Exercise brief.
Somewhere below are a line with "filing cabinet: (456, 500)" and a later line with "plant: (191, 630) -> (151, 415), moved". Output exactly those lines and all lines between them.

[[ Exercise inputs open ]]

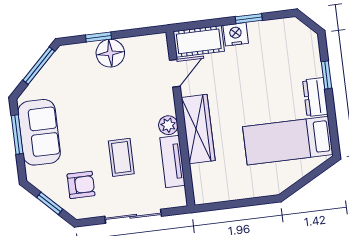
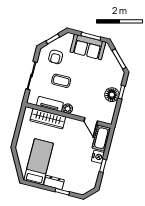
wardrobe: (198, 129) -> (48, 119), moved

[[ Exercise inputs closed ]]
[[ Exercise inputs open ]]

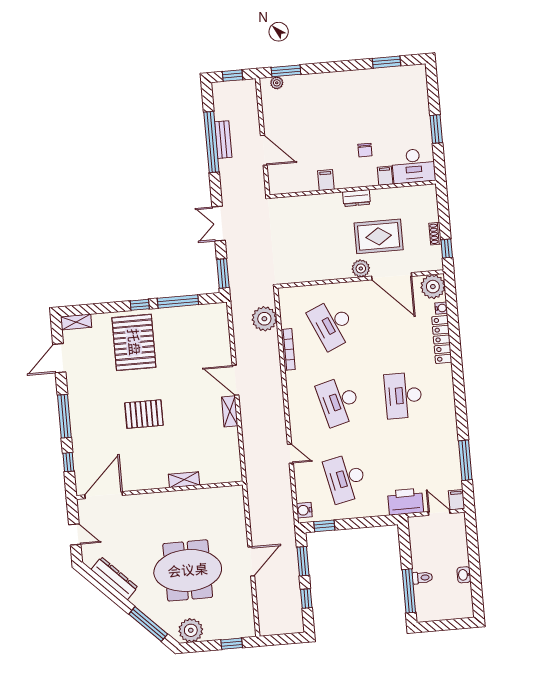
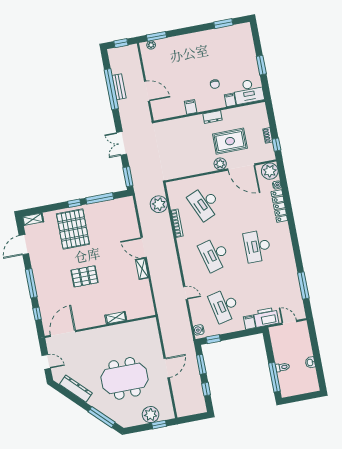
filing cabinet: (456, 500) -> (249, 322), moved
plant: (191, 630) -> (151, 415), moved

[[ Exercise inputs closed ]]
[[ Exercise inputs open ]]

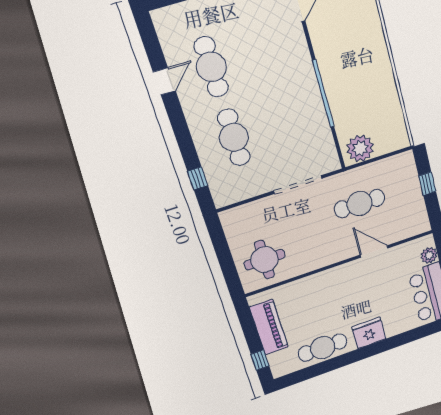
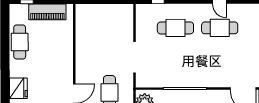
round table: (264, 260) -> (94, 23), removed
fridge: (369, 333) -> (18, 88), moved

[[ Exercise inputs closed ]]

Answer to the problem.
filing cabinet: (456, 500) -> (249, 322), moved
plant: (191, 630) -> (151, 415), moved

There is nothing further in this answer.